ASSIGNMENT: Copy each entry below verbatim. Skip the pictures.

Before-and-after change records
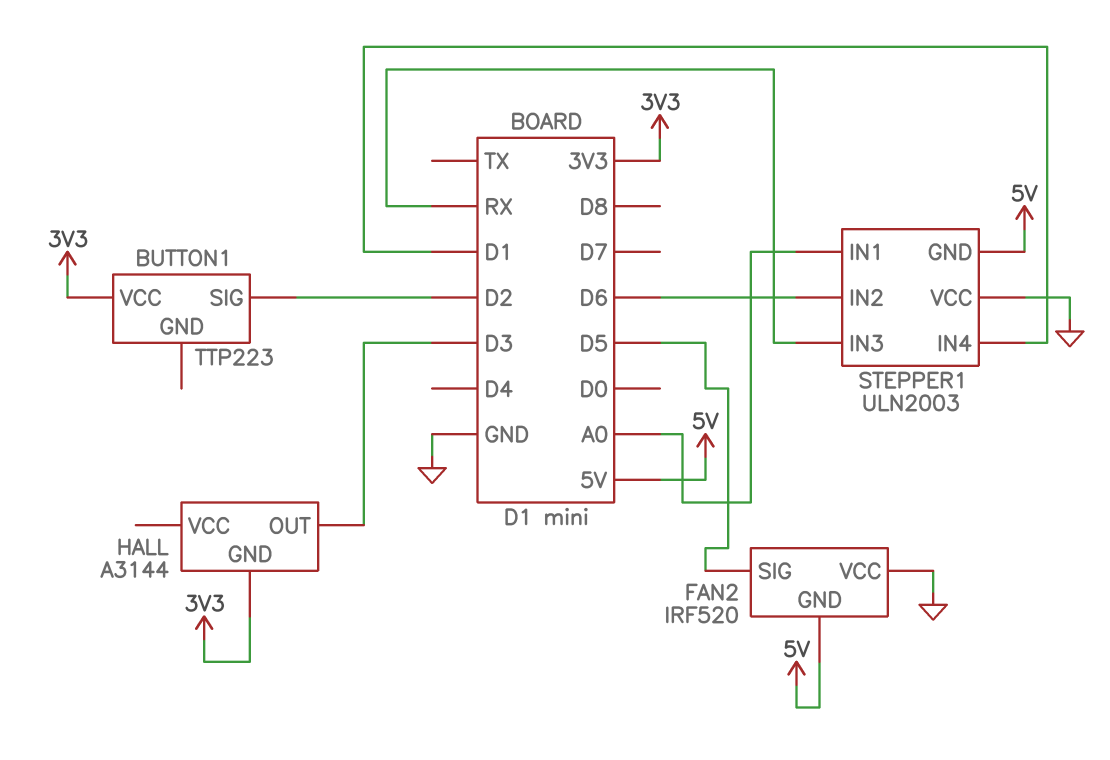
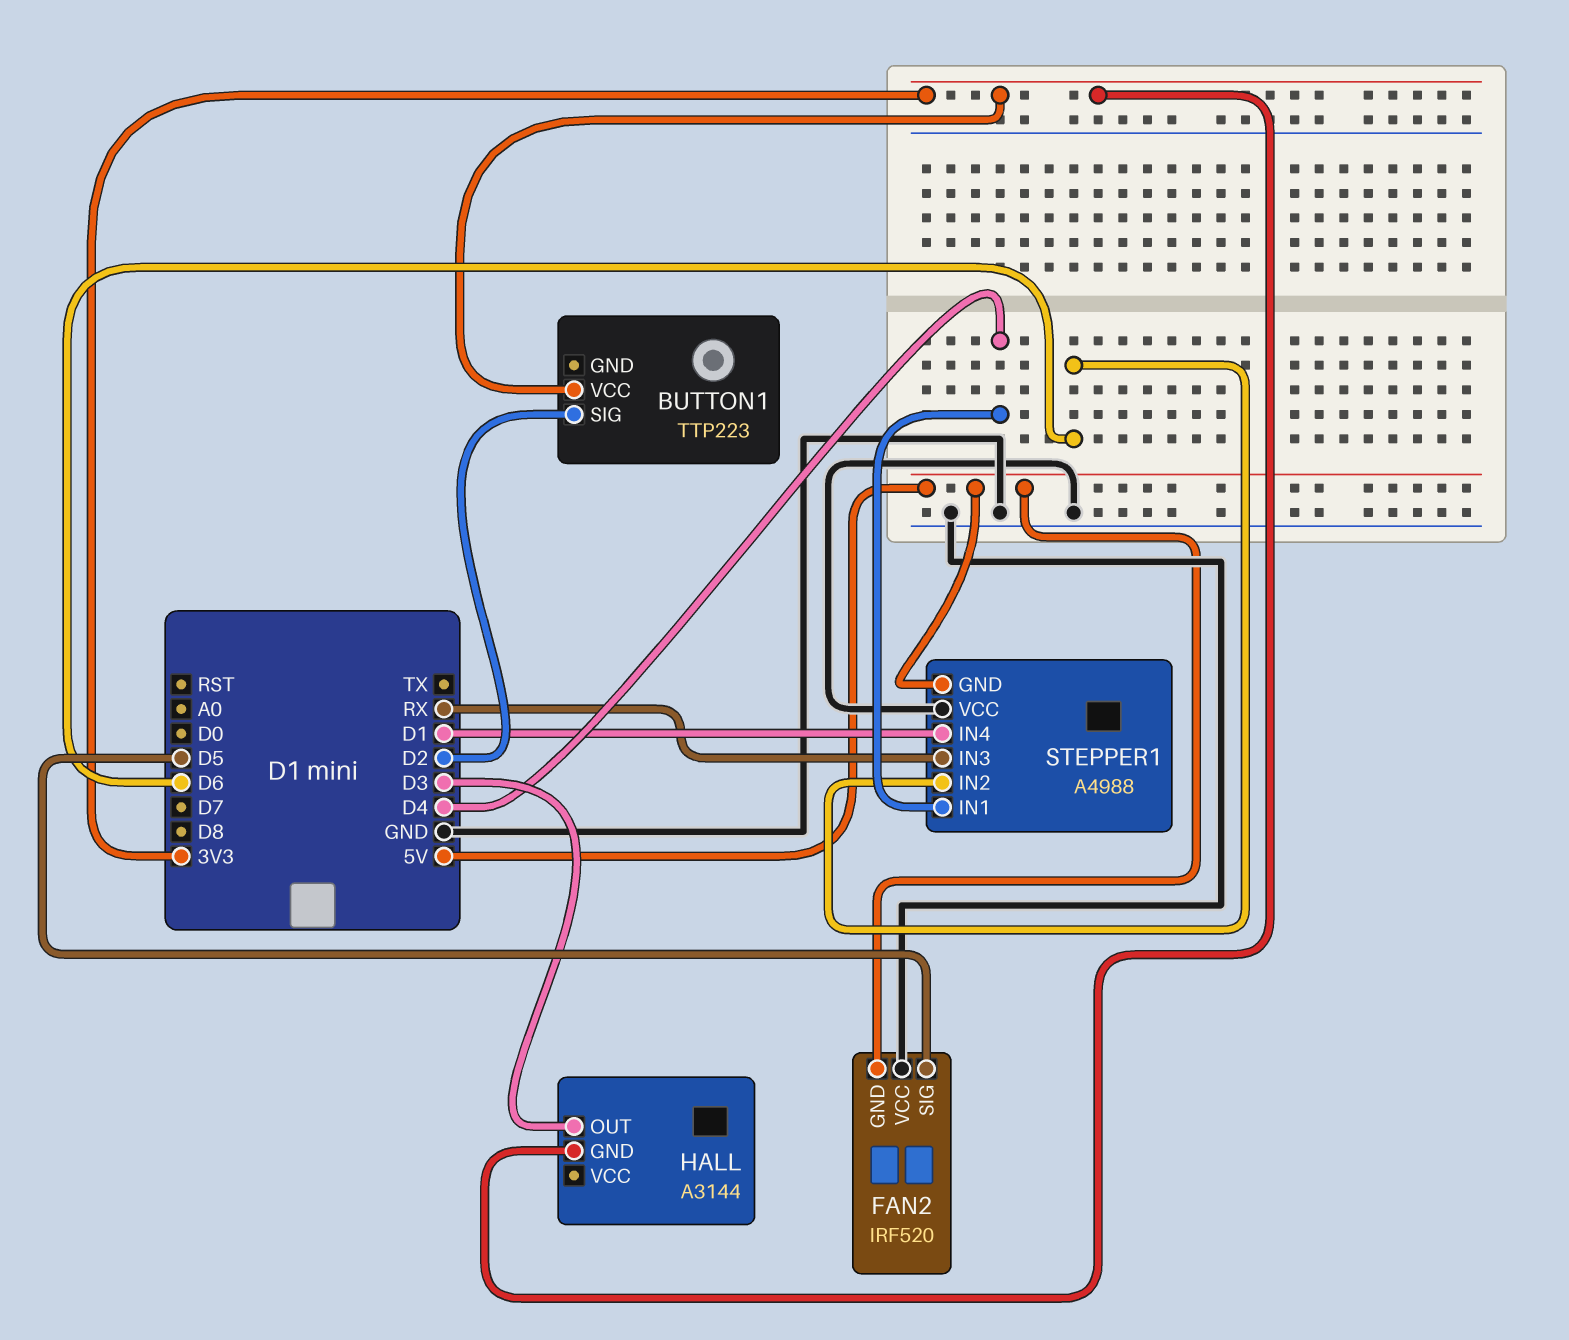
STEPPER1: ULN2003 -> A4988
STEPPER1 pin IN1: A0 -> D4

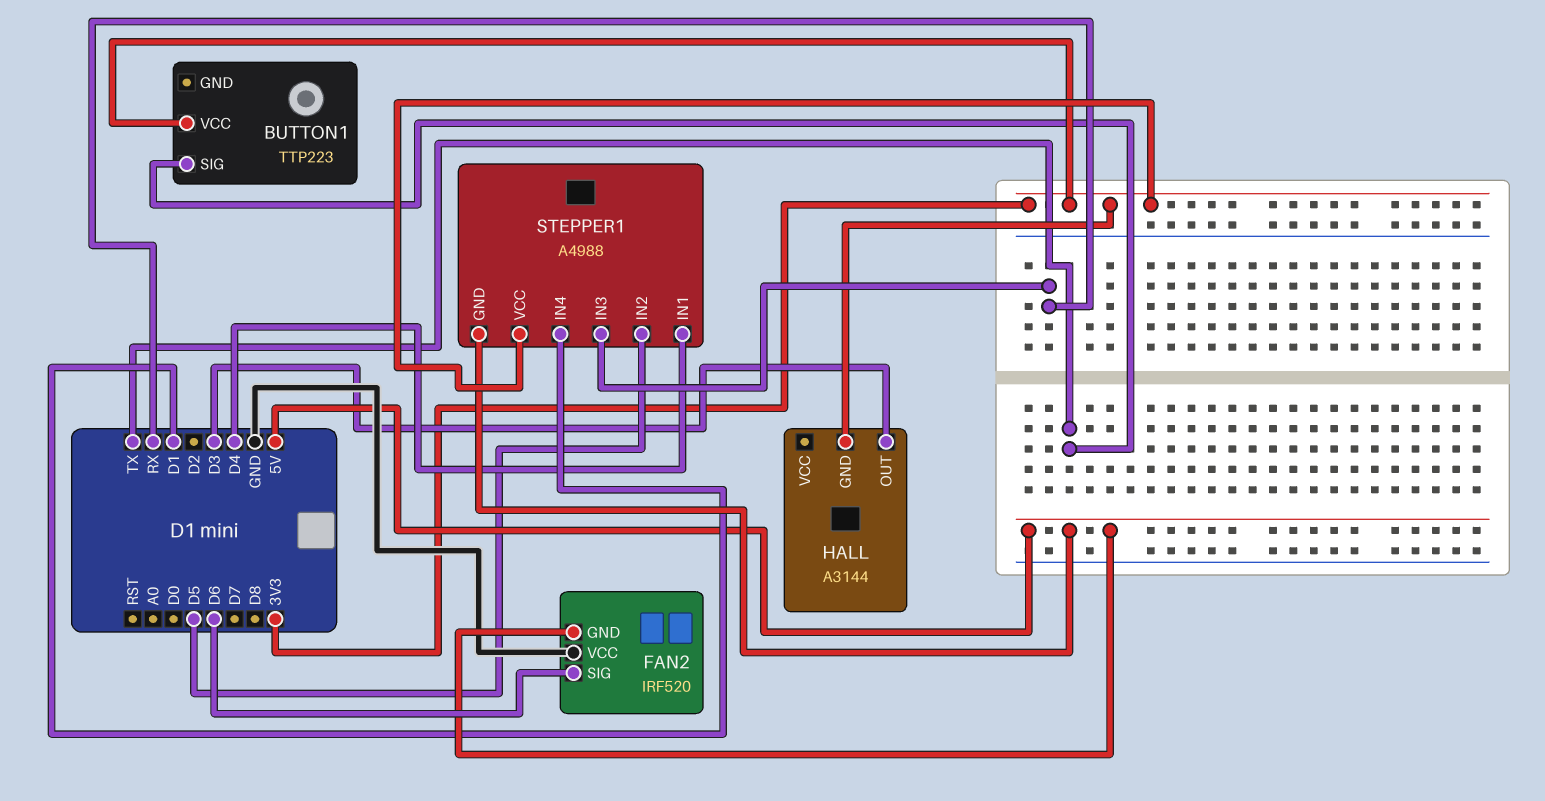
BUTTON1 pin SIG: D2 -> TX
FAN2 pin SIG: D5 -> D6
STEPPER1 pin IN2: D6 -> D5
STEPPER1 pin VCC: GND -> 3V3

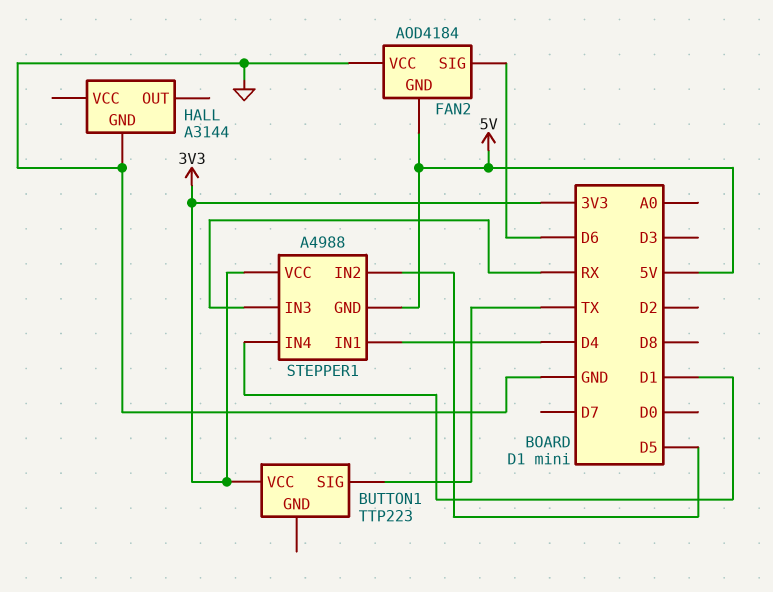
FAN2: IRF520 -> AOD4184
HALL pin GND: 3V3 -> GND
HALL pin OUT: D3 -> none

TASK RESULT:
STEPPER1: ULN2003 -> A4988
STEPPER1 pin IN1: A0 -> D4

BUTTON1 pin SIG: D2 -> TX
FAN2 pin SIG: D5 -> D6
STEPPER1 pin IN2: D6 -> D5
STEPPER1 pin VCC: GND -> 3V3

FAN2: IRF520 -> AOD4184
HALL pin GND: 3V3 -> GND
HALL pin OUT: D3 -> none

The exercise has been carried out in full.